Detected change data:
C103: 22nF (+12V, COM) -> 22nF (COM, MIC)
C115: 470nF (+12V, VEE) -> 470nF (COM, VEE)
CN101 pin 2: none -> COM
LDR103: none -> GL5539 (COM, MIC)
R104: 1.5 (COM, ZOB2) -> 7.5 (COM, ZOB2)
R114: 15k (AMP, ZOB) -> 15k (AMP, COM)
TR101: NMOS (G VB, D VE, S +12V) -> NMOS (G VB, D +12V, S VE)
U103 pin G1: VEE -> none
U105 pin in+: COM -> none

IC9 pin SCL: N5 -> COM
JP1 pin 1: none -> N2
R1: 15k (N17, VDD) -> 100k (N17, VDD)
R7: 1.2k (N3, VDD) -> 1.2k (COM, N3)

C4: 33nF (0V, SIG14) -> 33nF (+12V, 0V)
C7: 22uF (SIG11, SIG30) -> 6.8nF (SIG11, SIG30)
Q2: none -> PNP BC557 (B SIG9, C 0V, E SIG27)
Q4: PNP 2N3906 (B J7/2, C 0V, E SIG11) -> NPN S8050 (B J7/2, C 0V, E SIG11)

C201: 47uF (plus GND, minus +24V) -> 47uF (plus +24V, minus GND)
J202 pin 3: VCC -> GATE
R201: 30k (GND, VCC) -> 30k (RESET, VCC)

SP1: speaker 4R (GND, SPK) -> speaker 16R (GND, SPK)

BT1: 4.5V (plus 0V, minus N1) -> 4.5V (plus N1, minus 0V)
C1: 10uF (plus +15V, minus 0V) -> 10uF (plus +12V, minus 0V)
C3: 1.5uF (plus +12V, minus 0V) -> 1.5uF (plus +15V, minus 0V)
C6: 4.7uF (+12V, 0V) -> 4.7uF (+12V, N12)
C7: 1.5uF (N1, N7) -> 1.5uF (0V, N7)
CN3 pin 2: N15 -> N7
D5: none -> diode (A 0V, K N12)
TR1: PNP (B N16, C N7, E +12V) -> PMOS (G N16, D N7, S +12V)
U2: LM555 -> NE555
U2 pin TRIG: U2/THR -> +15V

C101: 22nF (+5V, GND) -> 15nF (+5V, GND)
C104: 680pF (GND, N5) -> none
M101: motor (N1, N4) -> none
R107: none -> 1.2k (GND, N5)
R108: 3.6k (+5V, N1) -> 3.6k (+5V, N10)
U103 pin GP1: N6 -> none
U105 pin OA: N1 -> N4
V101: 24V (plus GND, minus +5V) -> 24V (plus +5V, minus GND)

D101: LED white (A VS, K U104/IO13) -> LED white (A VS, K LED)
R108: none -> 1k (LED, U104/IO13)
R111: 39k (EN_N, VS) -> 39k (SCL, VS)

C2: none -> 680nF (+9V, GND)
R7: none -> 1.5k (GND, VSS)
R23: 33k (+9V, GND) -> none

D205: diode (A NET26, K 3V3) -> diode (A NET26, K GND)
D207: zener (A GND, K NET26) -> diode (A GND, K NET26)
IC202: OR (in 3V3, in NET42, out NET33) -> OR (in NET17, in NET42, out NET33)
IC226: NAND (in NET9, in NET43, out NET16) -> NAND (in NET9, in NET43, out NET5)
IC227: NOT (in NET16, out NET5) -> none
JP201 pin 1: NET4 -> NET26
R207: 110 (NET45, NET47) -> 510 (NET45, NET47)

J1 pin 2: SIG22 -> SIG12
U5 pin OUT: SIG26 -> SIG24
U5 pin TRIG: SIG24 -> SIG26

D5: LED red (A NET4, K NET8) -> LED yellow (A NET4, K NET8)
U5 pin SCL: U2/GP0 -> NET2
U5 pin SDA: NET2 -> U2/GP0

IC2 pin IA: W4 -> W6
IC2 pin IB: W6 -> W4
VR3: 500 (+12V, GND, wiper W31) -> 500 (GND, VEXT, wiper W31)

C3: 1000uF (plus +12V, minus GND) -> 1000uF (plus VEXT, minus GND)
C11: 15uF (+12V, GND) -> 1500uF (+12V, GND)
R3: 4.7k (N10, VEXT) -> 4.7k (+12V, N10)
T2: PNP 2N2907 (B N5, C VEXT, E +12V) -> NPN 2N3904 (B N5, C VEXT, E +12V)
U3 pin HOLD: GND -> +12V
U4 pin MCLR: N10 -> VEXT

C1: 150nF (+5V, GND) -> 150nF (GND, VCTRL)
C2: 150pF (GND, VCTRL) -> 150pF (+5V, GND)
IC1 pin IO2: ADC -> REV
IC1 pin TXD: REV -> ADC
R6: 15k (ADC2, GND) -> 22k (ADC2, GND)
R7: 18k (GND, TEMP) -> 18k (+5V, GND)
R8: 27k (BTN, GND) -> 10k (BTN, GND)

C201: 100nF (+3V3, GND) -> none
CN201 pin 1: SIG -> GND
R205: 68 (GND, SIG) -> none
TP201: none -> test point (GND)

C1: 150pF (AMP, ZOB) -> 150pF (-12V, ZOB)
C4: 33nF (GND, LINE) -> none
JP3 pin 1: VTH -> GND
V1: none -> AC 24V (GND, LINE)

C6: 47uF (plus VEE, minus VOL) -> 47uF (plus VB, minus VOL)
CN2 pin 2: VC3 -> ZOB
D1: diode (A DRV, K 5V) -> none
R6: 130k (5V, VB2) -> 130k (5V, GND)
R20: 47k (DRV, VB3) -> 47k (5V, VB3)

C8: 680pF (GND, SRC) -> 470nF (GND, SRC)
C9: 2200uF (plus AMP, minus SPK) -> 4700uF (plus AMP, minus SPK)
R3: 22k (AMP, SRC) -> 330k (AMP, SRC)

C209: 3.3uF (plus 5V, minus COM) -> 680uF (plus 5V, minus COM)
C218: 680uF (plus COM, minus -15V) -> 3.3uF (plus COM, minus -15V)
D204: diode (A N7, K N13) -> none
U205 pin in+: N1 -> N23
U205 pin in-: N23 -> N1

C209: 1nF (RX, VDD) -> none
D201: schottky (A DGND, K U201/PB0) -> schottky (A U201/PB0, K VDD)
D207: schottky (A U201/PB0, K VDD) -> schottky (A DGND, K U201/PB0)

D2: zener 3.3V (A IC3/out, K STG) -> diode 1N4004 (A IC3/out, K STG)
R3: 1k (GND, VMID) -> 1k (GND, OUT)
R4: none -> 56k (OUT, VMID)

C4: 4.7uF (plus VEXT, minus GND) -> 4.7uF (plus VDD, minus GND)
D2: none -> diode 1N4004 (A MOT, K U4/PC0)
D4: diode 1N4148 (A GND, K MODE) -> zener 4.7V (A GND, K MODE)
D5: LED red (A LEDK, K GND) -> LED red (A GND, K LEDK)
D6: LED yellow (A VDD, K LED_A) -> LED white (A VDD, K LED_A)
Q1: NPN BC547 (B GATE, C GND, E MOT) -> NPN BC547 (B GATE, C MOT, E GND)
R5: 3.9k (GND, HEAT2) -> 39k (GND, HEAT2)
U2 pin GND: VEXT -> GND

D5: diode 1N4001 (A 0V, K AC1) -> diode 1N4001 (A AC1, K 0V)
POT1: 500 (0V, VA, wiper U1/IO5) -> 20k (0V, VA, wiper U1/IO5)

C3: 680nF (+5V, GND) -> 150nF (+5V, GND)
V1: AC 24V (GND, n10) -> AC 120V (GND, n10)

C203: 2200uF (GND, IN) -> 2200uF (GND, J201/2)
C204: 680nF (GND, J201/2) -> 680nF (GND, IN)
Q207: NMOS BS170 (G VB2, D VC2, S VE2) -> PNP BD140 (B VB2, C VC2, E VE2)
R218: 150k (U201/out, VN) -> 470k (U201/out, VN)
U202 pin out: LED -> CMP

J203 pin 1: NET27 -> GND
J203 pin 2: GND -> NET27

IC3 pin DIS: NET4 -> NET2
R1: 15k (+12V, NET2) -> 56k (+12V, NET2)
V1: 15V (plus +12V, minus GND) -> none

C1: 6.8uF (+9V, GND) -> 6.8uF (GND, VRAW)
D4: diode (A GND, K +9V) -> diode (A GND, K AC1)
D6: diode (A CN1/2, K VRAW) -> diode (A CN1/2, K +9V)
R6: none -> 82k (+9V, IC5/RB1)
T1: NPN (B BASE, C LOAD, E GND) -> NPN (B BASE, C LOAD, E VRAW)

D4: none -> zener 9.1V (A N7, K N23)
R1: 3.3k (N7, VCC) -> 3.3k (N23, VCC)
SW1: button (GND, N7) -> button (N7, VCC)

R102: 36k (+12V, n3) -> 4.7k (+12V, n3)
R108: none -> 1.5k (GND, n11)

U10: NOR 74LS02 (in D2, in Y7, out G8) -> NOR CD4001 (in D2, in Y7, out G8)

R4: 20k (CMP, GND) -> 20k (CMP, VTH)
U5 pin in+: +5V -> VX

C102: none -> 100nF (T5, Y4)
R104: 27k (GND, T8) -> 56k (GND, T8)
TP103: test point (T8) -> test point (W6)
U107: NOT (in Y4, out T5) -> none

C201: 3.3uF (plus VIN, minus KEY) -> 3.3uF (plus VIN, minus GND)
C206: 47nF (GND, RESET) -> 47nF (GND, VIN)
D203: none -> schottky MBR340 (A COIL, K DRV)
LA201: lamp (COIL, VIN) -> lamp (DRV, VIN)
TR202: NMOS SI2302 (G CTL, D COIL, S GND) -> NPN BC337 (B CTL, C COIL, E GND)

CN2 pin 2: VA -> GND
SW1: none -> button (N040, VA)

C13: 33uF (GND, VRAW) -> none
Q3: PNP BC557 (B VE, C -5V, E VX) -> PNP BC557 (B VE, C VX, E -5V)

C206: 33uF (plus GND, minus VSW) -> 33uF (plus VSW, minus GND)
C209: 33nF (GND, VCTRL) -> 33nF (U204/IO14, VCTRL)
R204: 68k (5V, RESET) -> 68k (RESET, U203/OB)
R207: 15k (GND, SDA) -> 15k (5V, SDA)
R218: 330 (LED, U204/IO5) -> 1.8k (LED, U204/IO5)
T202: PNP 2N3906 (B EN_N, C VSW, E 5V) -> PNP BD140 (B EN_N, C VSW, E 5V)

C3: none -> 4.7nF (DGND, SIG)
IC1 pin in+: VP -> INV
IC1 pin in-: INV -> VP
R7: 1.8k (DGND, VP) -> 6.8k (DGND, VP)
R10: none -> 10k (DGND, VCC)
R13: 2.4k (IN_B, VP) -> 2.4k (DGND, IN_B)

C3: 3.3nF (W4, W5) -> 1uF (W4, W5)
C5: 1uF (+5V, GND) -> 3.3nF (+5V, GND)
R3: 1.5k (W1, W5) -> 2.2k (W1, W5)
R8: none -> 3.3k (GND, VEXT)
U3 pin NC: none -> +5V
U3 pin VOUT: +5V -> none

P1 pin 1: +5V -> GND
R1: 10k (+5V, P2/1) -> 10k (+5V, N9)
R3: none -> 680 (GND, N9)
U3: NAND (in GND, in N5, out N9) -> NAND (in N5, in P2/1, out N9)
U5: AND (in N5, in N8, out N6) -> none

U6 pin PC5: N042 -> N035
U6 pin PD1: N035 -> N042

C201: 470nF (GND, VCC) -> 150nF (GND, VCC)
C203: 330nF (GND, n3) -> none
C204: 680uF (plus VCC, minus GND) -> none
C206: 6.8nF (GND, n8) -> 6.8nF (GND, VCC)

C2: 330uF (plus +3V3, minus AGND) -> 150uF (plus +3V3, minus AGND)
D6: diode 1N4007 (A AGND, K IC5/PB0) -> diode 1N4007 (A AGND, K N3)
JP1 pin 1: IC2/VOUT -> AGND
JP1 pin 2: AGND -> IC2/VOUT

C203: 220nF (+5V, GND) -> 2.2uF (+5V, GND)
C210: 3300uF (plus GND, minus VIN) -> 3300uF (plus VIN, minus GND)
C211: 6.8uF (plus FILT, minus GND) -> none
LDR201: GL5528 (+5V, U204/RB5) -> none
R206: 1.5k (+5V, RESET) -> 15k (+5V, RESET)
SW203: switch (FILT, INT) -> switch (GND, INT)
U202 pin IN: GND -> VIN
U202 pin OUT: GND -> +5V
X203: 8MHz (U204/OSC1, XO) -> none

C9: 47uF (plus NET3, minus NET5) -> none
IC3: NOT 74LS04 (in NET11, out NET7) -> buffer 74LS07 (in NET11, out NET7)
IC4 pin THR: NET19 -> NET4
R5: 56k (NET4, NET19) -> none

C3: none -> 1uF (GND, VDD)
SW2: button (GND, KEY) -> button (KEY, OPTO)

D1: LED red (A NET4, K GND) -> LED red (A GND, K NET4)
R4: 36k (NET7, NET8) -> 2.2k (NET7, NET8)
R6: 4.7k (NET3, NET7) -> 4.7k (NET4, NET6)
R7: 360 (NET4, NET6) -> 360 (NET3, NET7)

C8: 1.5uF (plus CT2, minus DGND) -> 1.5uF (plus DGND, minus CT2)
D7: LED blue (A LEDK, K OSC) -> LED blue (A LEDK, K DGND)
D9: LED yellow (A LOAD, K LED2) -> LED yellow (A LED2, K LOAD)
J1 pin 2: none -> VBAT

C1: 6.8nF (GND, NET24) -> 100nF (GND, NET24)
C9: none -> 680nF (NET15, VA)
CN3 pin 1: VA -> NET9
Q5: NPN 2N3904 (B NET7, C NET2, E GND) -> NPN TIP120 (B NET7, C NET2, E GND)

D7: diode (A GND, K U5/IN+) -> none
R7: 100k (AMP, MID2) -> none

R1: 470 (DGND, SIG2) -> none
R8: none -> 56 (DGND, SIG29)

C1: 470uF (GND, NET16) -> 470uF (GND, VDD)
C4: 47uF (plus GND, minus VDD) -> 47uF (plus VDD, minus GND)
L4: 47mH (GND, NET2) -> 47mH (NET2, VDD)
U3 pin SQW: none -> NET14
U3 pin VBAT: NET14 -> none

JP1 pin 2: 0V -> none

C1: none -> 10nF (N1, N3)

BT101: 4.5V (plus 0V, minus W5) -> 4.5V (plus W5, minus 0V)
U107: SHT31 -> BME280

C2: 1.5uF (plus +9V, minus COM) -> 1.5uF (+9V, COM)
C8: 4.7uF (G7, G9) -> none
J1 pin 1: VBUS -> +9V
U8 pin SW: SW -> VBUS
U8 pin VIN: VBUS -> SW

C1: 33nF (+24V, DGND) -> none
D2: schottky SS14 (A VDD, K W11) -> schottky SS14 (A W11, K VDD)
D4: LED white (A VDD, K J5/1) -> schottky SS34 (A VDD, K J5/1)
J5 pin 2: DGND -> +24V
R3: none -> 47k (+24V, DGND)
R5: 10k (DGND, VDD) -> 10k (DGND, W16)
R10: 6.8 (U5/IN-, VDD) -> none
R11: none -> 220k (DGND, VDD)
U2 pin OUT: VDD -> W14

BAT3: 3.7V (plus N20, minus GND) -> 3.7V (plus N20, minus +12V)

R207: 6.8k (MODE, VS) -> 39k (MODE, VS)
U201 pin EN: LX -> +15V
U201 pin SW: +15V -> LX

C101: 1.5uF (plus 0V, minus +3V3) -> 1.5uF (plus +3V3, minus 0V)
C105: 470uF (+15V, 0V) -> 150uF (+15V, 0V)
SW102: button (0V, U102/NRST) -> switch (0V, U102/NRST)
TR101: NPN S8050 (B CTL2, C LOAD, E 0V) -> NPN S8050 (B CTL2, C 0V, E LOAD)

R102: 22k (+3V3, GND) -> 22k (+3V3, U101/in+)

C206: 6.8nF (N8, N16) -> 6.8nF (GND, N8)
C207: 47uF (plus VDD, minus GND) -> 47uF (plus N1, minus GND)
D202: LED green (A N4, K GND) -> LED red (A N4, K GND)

WHAT YOU HAVE TO DO: An exact copy of the lines from the one containing "C1: 33nF (+24V, DGND) -> none" through the end of the data above is the whole answer.

THE ANSWER:
C1: 33nF (+24V, DGND) -> none
D2: schottky SS14 (A VDD, K W11) -> schottky SS14 (A W11, K VDD)
D4: LED white (A VDD, K J5/1) -> schottky SS34 (A VDD, K J5/1)
J5 pin 2: DGND -> +24V
R3: none -> 47k (+24V, DGND)
R5: 10k (DGND, VDD) -> 10k (DGND, W16)
R10: 6.8 (U5/IN-, VDD) -> none
R11: none -> 220k (DGND, VDD)
U2 pin OUT: VDD -> W14

BAT3: 3.7V (plus N20, minus GND) -> 3.7V (plus N20, minus +12V)

R207: 6.8k (MODE, VS) -> 39k (MODE, VS)
U201 pin EN: LX -> +15V
U201 pin SW: +15V -> LX

C101: 1.5uF (plus 0V, minus +3V3) -> 1.5uF (plus +3V3, minus 0V)
C105: 470uF (+15V, 0V) -> 150uF (+15V, 0V)
SW102: button (0V, U102/NRST) -> switch (0V, U102/NRST)
TR101: NPN S8050 (B CTL2, C LOAD, E 0V) -> NPN S8050 (B CTL2, C 0V, E LOAD)

R102: 22k (+3V3, GND) -> 22k (+3V3, U101/in+)

C206: 6.8nF (N8, N16) -> 6.8nF (GND, N8)
C207: 47uF (plus VDD, minus GND) -> 47uF (plus N1, minus GND)
D202: LED green (A N4, K GND) -> LED red (A N4, K GND)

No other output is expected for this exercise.